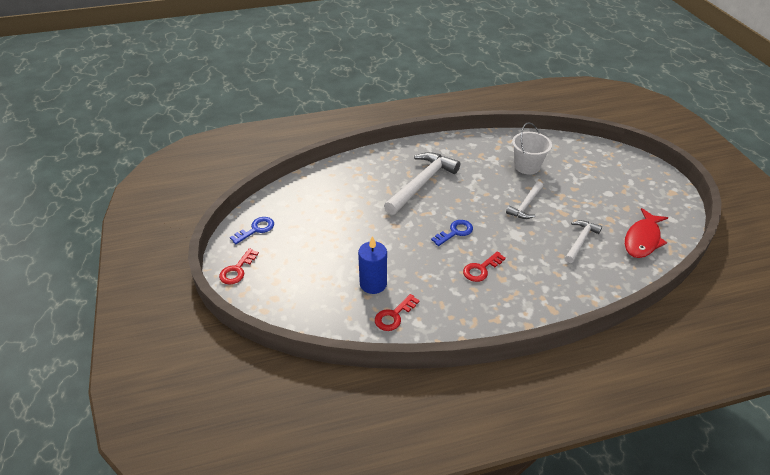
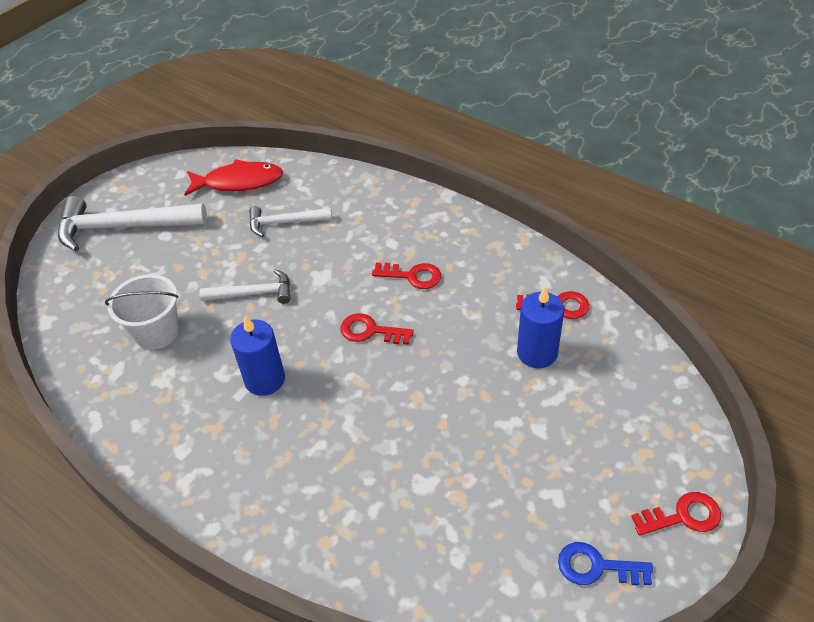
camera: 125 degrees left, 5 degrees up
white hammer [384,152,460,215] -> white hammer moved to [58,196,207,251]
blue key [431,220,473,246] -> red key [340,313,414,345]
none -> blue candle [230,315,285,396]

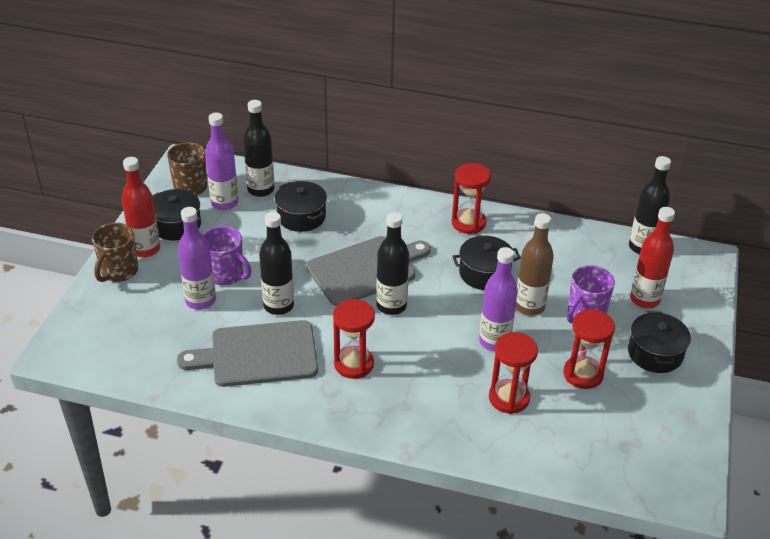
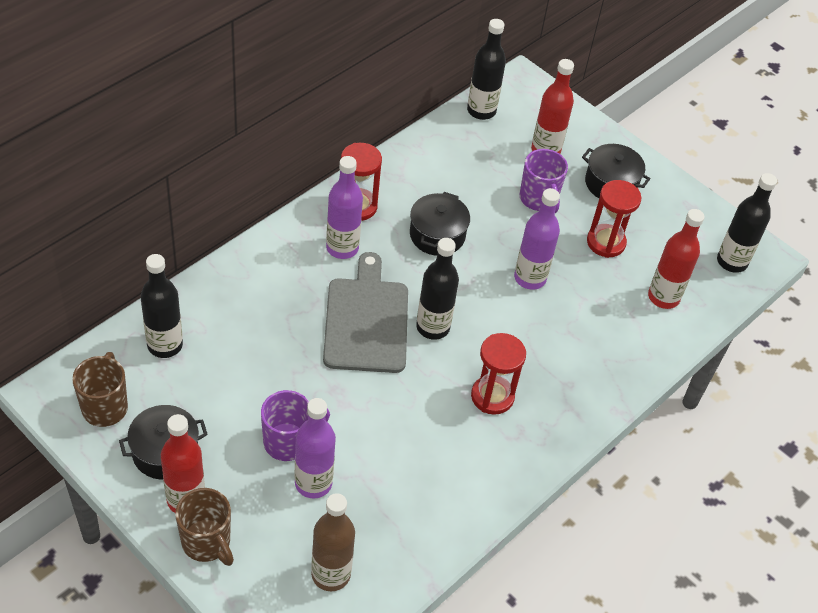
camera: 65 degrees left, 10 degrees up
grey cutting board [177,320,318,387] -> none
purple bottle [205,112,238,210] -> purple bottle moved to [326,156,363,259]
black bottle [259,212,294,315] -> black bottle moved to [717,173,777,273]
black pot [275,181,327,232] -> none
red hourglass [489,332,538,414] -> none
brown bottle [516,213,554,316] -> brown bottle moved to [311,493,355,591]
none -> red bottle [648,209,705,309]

*EXERCISE GOAL*
From the line containing "brown bottle [516,213,554,316]" down to the last line of the data above, copy every line exactly; leave out all other lines.

*REPLY*
brown bottle [516,213,554,316] -> brown bottle moved to [311,493,355,591]
none -> red bottle [648,209,705,309]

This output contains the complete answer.